DATA EXTRACTS:

>>

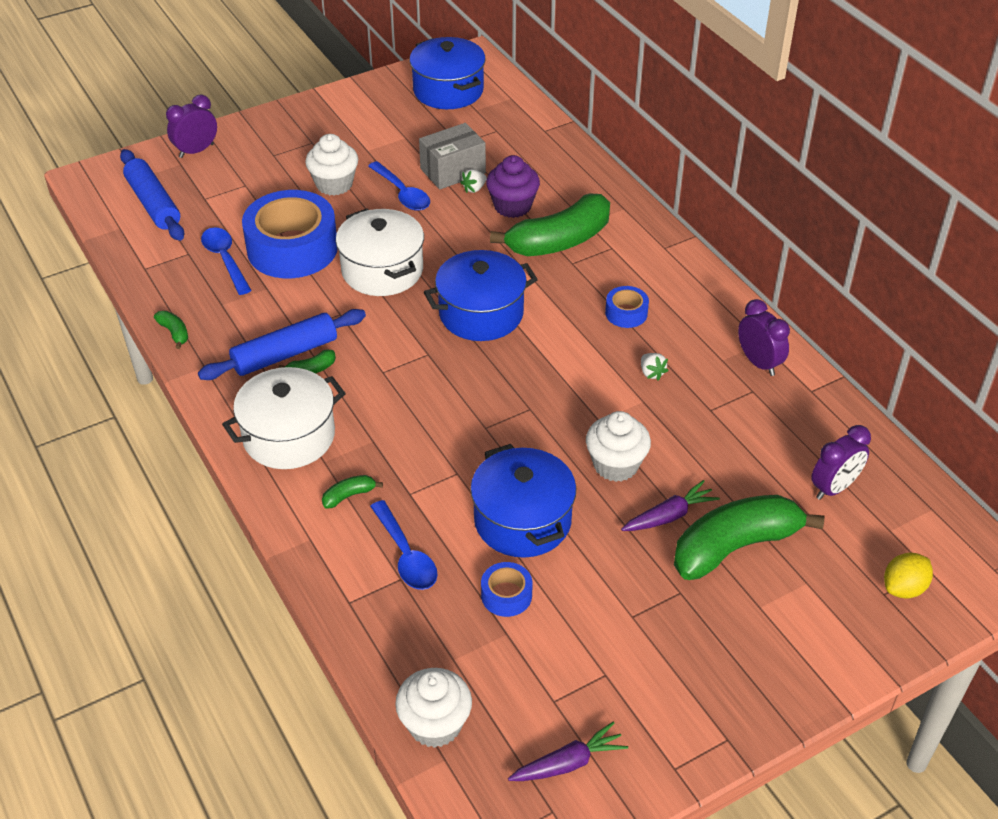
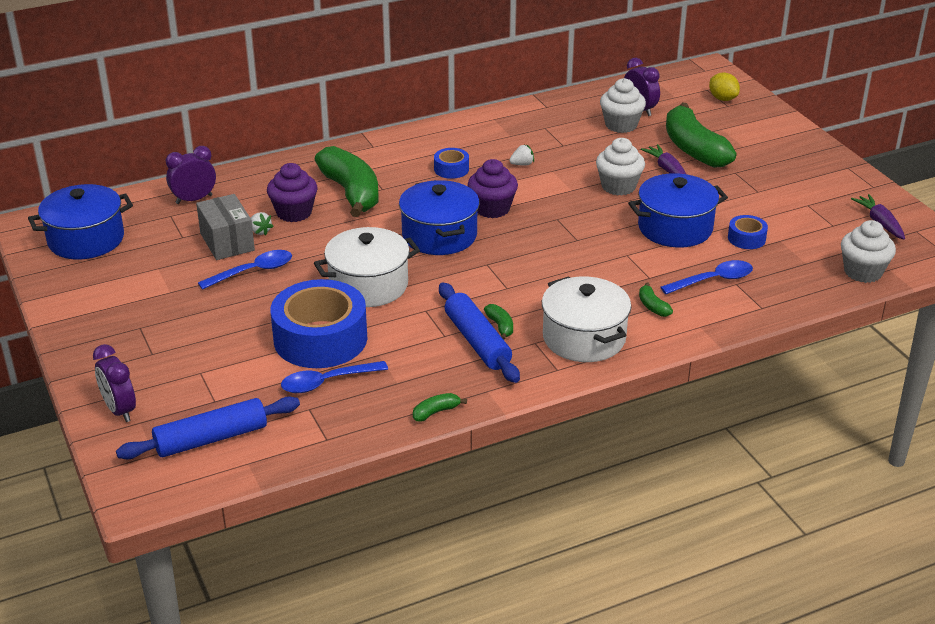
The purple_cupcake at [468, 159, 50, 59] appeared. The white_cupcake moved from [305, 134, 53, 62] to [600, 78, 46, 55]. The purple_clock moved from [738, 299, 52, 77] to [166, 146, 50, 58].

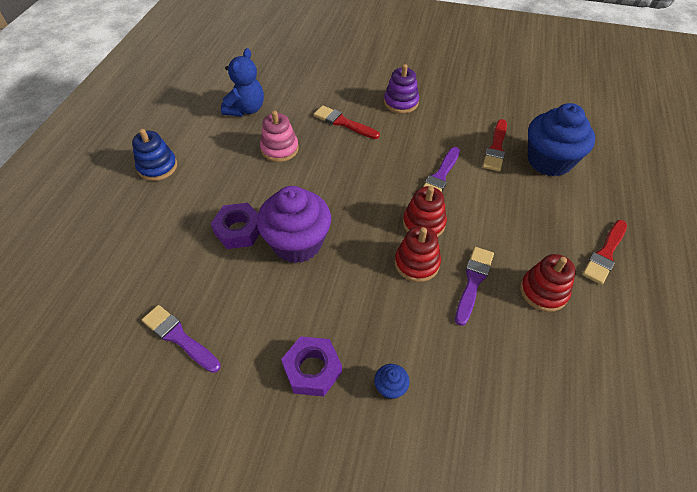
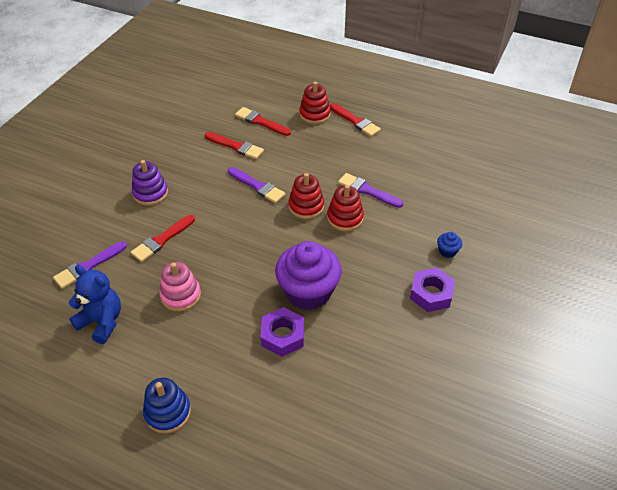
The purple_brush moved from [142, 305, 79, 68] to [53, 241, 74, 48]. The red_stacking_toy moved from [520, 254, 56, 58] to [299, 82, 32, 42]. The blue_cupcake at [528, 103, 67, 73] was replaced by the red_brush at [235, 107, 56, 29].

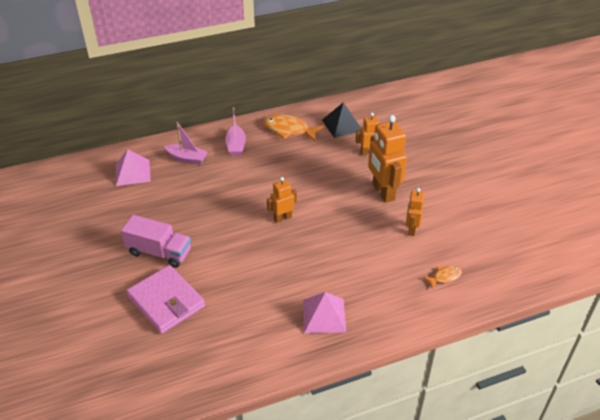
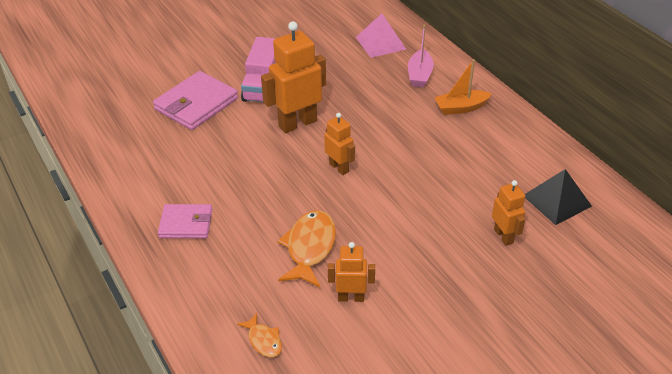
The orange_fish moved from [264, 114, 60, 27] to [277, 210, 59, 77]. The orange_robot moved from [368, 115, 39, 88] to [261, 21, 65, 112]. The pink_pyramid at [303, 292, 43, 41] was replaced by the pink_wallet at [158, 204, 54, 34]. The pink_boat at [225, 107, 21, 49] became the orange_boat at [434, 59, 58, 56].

<<
>>

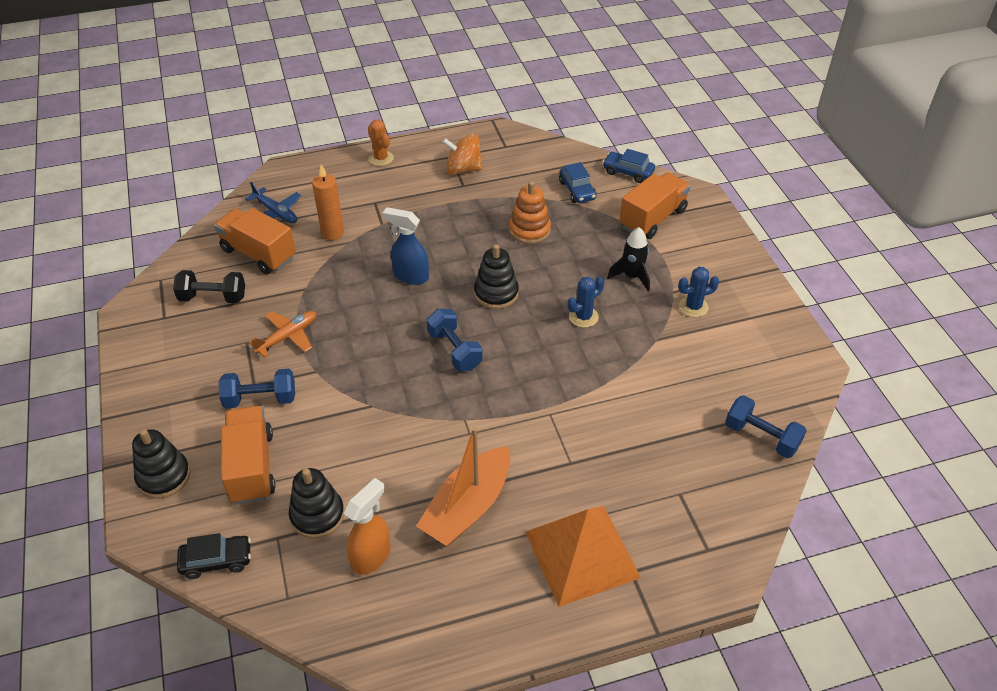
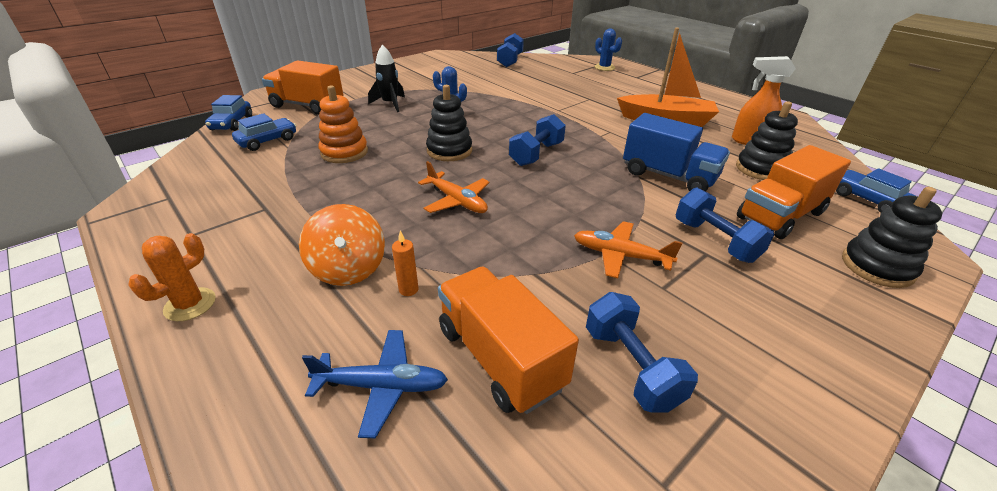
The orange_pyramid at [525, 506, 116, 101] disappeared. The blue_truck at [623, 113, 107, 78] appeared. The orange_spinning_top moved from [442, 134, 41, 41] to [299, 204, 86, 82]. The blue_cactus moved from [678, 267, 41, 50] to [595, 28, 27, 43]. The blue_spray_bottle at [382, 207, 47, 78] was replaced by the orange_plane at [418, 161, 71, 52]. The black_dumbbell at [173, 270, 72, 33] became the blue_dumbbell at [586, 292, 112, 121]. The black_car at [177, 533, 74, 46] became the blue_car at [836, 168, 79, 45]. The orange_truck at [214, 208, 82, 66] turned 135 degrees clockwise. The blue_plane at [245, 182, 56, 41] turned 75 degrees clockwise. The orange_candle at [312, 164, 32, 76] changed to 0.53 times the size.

<<

YOUR INSTRUCTIONS: Whenever "appeared" shows up in a line of the listing, copy that whole line.

TASK ANSWER:
The purple_cupcake at [468, 159, 50, 59] appeared. The white_cupcake moved from [305, 134, 53, 62] to [600, 78, 46, 55]. The purple_clock moved from [738, 299, 52, 77] to [166, 146, 50, 58].
The orange_pyramid at [525, 506, 116, 101] disappeared. The blue_truck at [623, 113, 107, 78] appeared. The orange_spinning_top moved from [442, 134, 41, 41] to [299, 204, 86, 82]. The blue_cactus moved from [678, 267, 41, 50] to [595, 28, 27, 43]. The blue_spray_bottle at [382, 207, 47, 78] was replaced by the orange_plane at [418, 161, 71, 52]. The black_dumbbell at [173, 270, 72, 33] became the blue_dumbbell at [586, 292, 112, 121]. The black_car at [177, 533, 74, 46] became the blue_car at [836, 168, 79, 45]. The orange_truck at [214, 208, 82, 66] turned 135 degrees clockwise. The blue_plane at [245, 182, 56, 41] turned 75 degrees clockwise. The orange_candle at [312, 164, 32, 76] changed to 0.53 times the size.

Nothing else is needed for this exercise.